# Problem details
Output every record exactly and leave each picture out.

# Available data
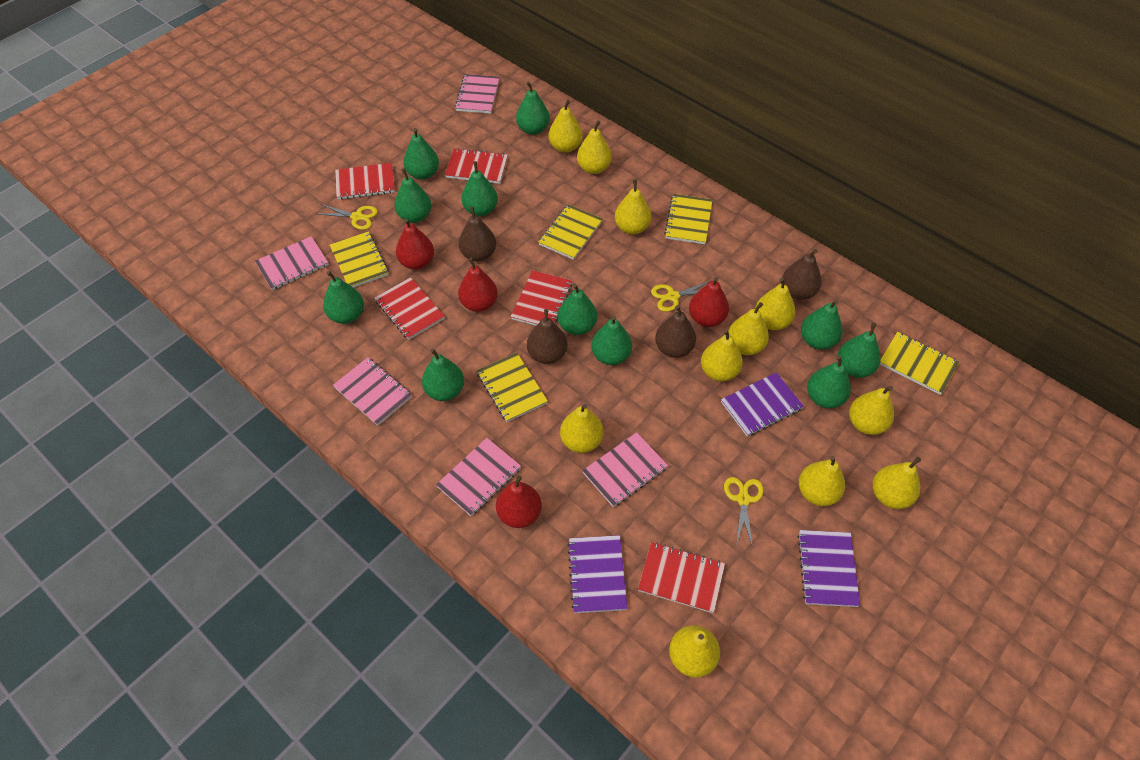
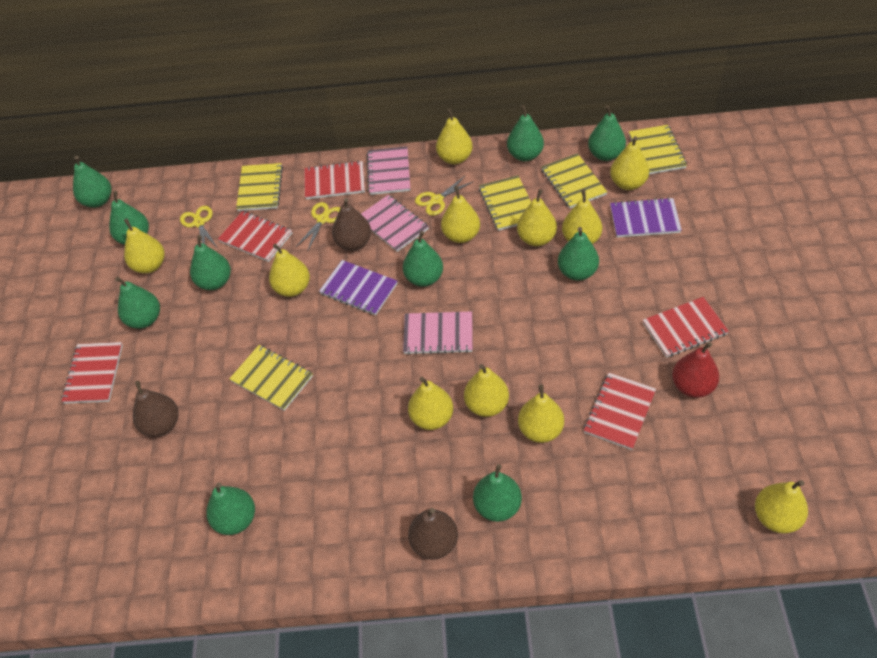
brown pear: 4 -> 3
green pear: 11 -> 10
pink notebook: 5 -> 3
purple notebook: 3 -> 2
red pear: 4 -> 1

# Output of the exercise
brown pear: 4 -> 3
green pear: 11 -> 10
pink notebook: 5 -> 3
purple notebook: 3 -> 2
red pear: 4 -> 1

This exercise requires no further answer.